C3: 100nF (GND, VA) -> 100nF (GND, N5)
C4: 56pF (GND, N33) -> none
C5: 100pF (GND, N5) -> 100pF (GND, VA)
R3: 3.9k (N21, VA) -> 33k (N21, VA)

= = = = = = =

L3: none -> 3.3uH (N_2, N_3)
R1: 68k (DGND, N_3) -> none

= = = = = = =

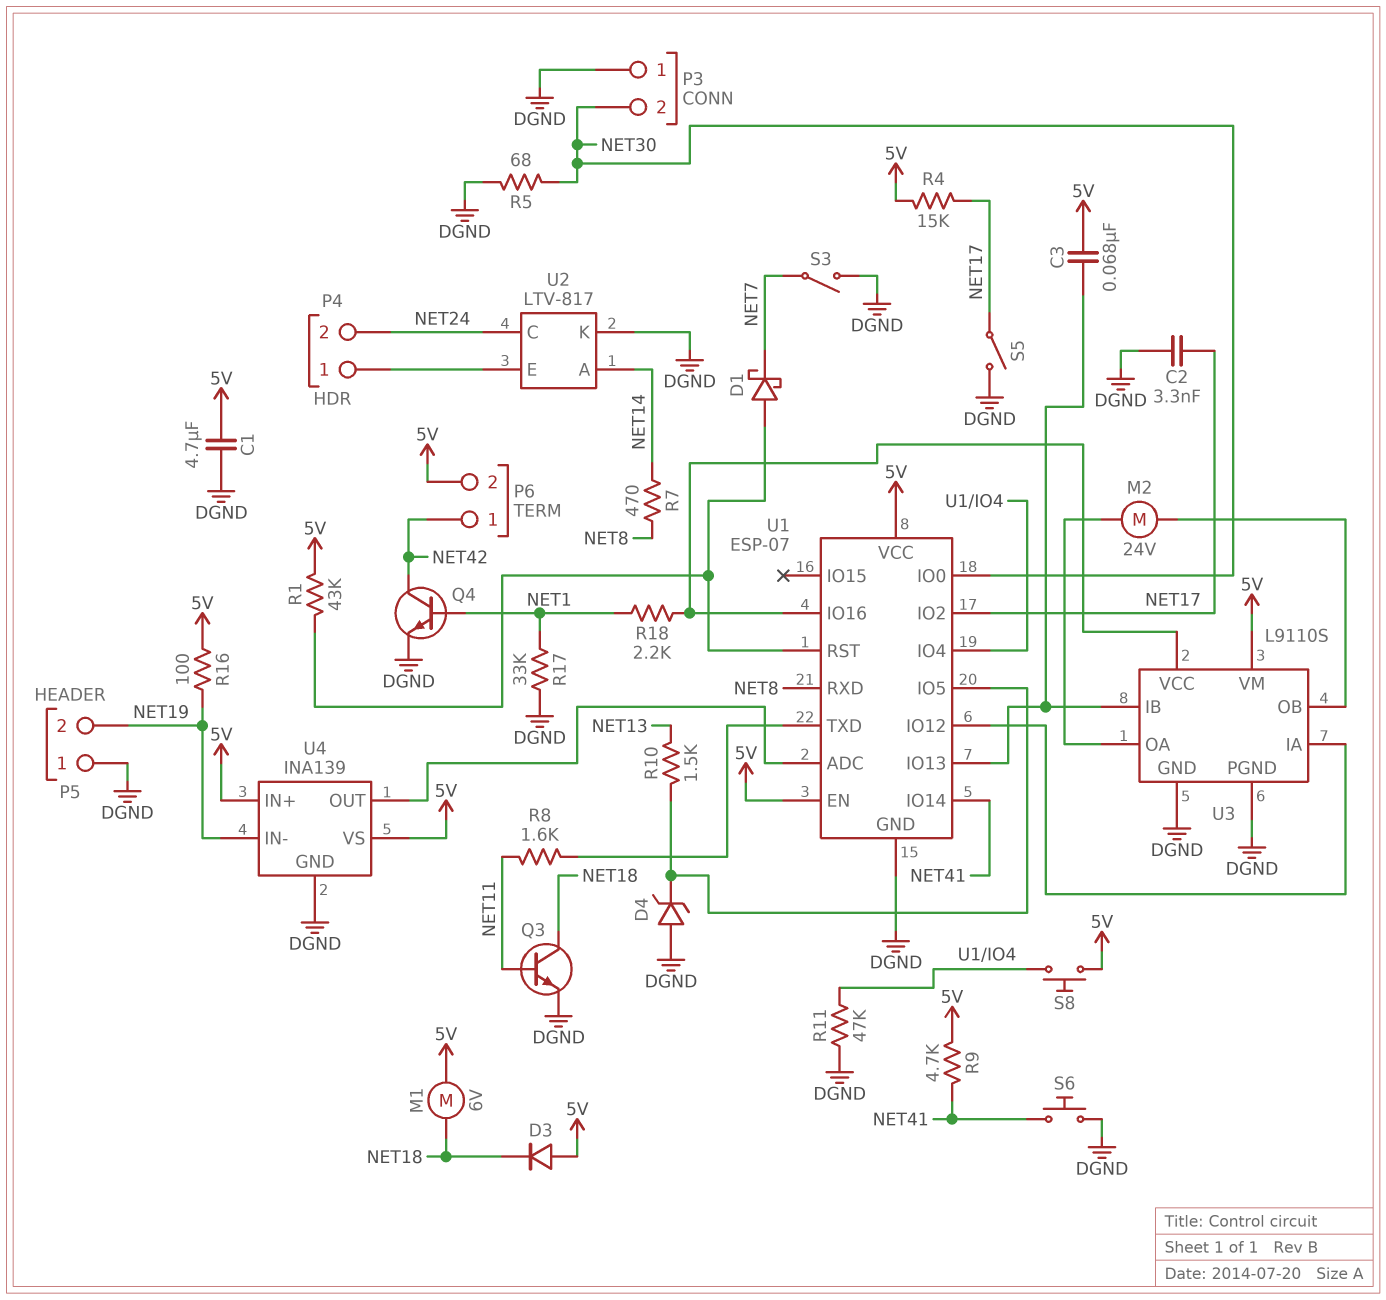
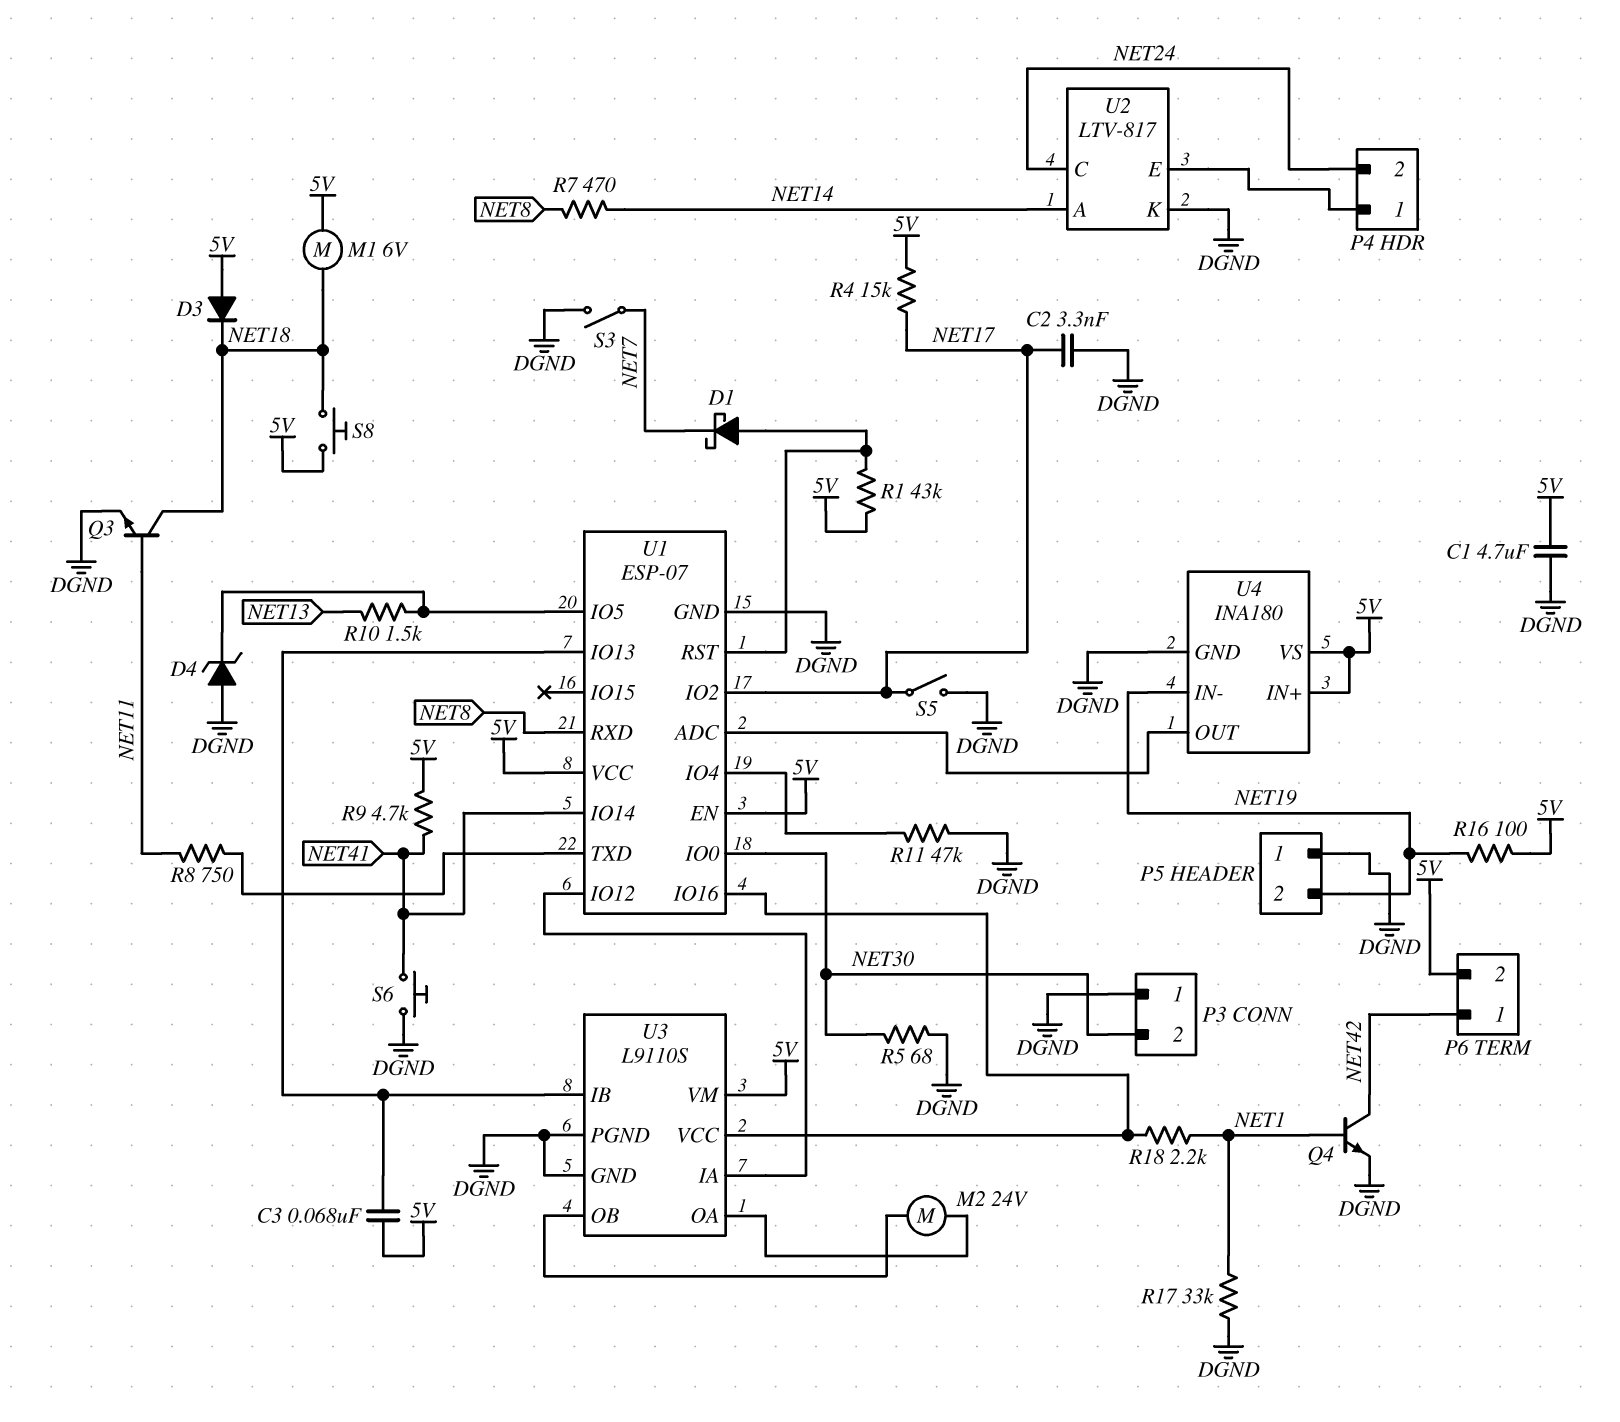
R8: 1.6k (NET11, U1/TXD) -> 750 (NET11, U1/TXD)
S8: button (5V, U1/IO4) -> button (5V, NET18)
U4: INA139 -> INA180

= = = = = = =

• [EXERCISE OBJECTIVE]: In the listing above, find each line with the word "none" and copy it.

• [EXERCISE RESPONSE]:
C4: 56pF (GND, N33) -> none
L3: none -> 3.3uH (N_2, N_3)
R1: 68k (DGND, N_3) -> none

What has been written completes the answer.